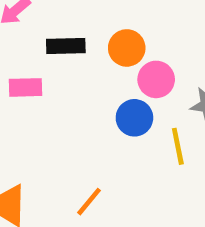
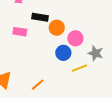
orange circle: (127, 48) -> (57, 28), moved
yellow line: (178, 146) -> (79, 68), turned 70

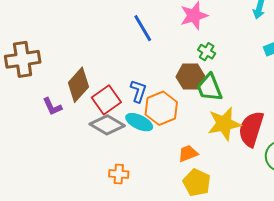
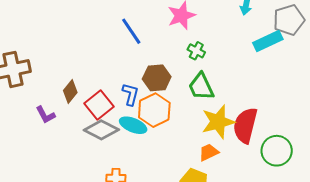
brown hexagon: (190, 76) -> (157, 78), moved
brown diamond: (78, 85) -> (70, 91), size x0.7
orange trapezoid: (188, 153) -> (209, 152), moved

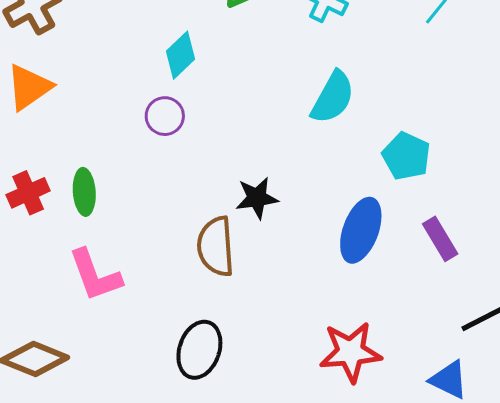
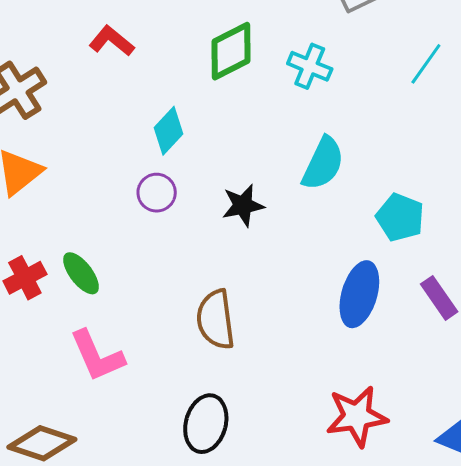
green ellipse: (84, 192) -> (81, 273), turned -30
black star: (257, 198) -> (243, 205), moved

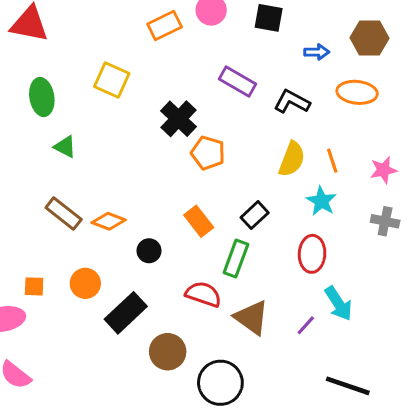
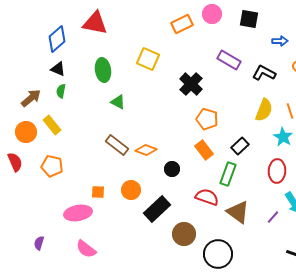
orange pentagon: (208, 153) -> (207, 119), moved

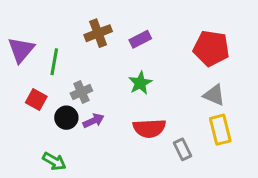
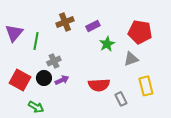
green star: (140, 83) -> (107, 44), moved
gray triangle: (214, 95) -> (131, 59), moved, turned -42
red square: (36, 100) -> (20, 80), moved, size x1.5

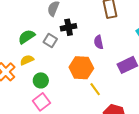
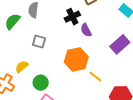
black cross: (69, 27) -> (72, 17), moved
green semicircle: (27, 37) -> (13, 21), moved

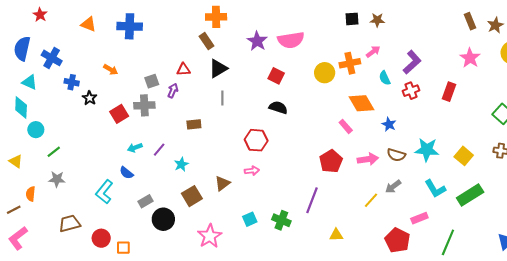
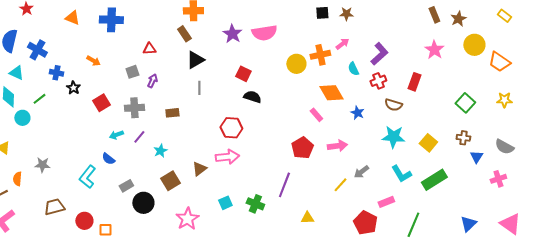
red triangle: (183, 70) -> (149, 49), moved
red square: (276, 76) -> (243, 74), moved
gray cross: (144, 105) -> (134, 108), moved
green line: (54, 152) -> (39, 99), moved
brown semicircle: (396, 155) -> (393, 105), moved
pink arrow: (252, 171) -> (227, 157), size x1.6

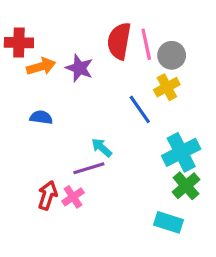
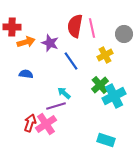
gray circle: (172, 55) -> (124, 34), moved
blue line: (140, 109) -> (71, 61), moved
green cross: (186, 186) -> (100, 85), moved
pink cross: (73, 197) -> (46, 124), size x1.5

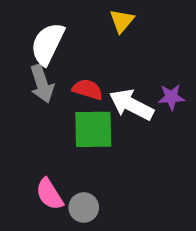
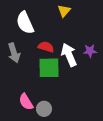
white semicircle: (48, 44) -> (25, 23), turned -50
gray arrow: (42, 84) -> (14, 53), moved
white arrow: (131, 105) -> (69, 55), turned 40

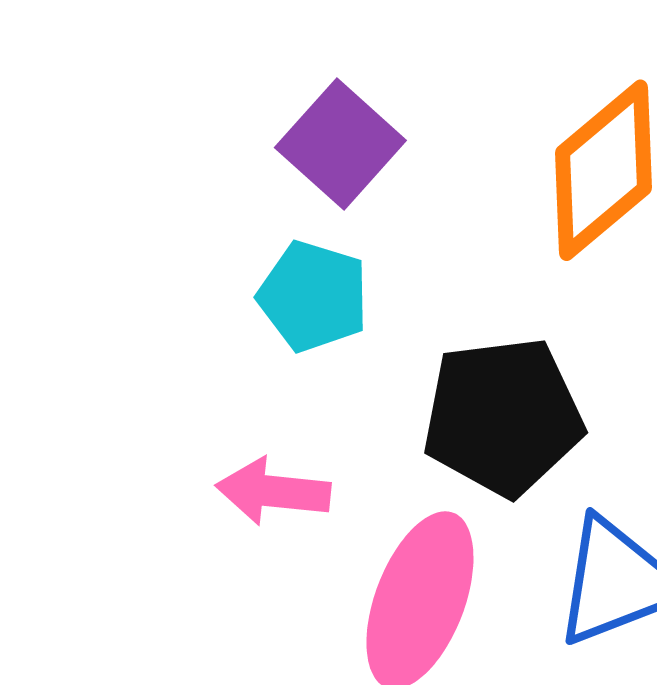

• **Problem description**
Now repeat exactly the lines from the one with "black cross: (69, 27) -> (72, 17), moved" through the end of the listing above, both included, omitting all pictures.

• **Answer area**
black cross: (69, 27) -> (72, 17), moved
green semicircle: (27, 37) -> (13, 21), moved

red triangle: (183, 70) -> (149, 49), moved
red square: (276, 76) -> (243, 74), moved
gray cross: (144, 105) -> (134, 108), moved
green line: (54, 152) -> (39, 99), moved
brown semicircle: (396, 155) -> (393, 105), moved
pink arrow: (252, 171) -> (227, 157), size x1.6

gray circle: (172, 55) -> (124, 34), moved
blue line: (140, 109) -> (71, 61), moved
green cross: (186, 186) -> (100, 85), moved
pink cross: (73, 197) -> (46, 124), size x1.5

white semicircle: (48, 44) -> (25, 23), turned -50
gray arrow: (42, 84) -> (14, 53), moved
white arrow: (131, 105) -> (69, 55), turned 40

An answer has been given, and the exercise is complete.